# [Work required]
Collect all lines below with the string "size".
** Opening Information shown block **
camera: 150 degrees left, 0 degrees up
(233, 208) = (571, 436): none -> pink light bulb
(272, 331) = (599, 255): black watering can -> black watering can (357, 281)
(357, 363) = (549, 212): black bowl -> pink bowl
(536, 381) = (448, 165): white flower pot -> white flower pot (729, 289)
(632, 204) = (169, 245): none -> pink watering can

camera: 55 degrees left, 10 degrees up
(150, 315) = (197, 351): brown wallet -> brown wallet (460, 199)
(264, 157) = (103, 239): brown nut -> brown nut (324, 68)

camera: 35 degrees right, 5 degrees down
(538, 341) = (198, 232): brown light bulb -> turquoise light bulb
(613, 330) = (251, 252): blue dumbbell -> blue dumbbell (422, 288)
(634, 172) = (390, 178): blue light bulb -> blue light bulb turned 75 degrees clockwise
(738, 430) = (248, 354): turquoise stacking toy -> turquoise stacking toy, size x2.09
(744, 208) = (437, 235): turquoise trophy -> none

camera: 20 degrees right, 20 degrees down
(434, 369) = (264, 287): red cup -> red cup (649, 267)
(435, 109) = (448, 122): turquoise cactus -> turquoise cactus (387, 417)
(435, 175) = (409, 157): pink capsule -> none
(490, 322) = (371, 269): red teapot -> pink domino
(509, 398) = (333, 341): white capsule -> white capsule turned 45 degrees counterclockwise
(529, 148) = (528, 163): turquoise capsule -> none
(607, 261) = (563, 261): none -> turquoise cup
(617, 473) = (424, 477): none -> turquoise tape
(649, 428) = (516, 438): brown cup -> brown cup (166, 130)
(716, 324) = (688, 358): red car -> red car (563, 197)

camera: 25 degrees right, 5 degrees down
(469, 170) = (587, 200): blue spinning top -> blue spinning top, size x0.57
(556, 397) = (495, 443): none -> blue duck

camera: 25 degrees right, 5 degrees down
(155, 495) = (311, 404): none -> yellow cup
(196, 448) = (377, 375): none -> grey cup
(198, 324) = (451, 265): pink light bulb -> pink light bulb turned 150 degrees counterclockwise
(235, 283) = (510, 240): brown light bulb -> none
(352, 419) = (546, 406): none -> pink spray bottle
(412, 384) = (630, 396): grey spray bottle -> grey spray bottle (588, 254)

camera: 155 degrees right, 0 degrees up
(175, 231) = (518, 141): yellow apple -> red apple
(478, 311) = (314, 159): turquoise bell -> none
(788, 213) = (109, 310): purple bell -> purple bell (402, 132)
** Closing Information shown block **
# [Answer area]
(738, 430) = (248, 354): turquoise stacking toy -> turquoise stacking toy, size x2.09
(469, 170) = (587, 200): blue spinning top -> blue spinning top, size x0.57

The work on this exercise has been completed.